[Extracted records]
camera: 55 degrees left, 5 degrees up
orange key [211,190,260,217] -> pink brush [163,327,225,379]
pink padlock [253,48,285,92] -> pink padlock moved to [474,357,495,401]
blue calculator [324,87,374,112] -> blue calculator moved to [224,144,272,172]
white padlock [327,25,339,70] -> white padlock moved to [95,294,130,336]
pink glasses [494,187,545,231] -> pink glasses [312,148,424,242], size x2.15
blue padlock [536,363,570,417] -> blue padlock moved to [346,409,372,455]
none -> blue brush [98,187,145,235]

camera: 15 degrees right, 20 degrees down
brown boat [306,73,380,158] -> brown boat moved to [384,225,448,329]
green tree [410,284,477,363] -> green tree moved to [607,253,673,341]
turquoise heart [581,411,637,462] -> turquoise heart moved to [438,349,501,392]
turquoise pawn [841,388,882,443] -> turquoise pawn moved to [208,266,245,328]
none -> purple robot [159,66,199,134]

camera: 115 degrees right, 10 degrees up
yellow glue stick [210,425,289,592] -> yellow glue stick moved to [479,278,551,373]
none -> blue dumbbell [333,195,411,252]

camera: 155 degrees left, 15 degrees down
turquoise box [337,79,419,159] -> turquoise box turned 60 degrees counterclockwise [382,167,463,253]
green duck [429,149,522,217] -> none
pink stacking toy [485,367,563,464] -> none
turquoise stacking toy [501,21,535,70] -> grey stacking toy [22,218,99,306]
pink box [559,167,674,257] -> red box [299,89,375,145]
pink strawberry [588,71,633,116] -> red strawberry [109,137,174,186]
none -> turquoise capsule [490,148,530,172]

● **Your objective**: The reply should consist solely of the lines above from the one that has "camera: 115 degrees right, 10 degrees up" through the one that has "pink stacking toy [485,367,563,464] -> none", reproduced exactly.

● **Response to the task**:
camera: 115 degrees right, 10 degrees up
yellow glue stick [210,425,289,592] -> yellow glue stick moved to [479,278,551,373]
none -> blue dumbbell [333,195,411,252]

camera: 155 degrees left, 15 degrees down
turquoise box [337,79,419,159] -> turquoise box turned 60 degrees counterclockwise [382,167,463,253]
green duck [429,149,522,217] -> none
pink stacking toy [485,367,563,464] -> none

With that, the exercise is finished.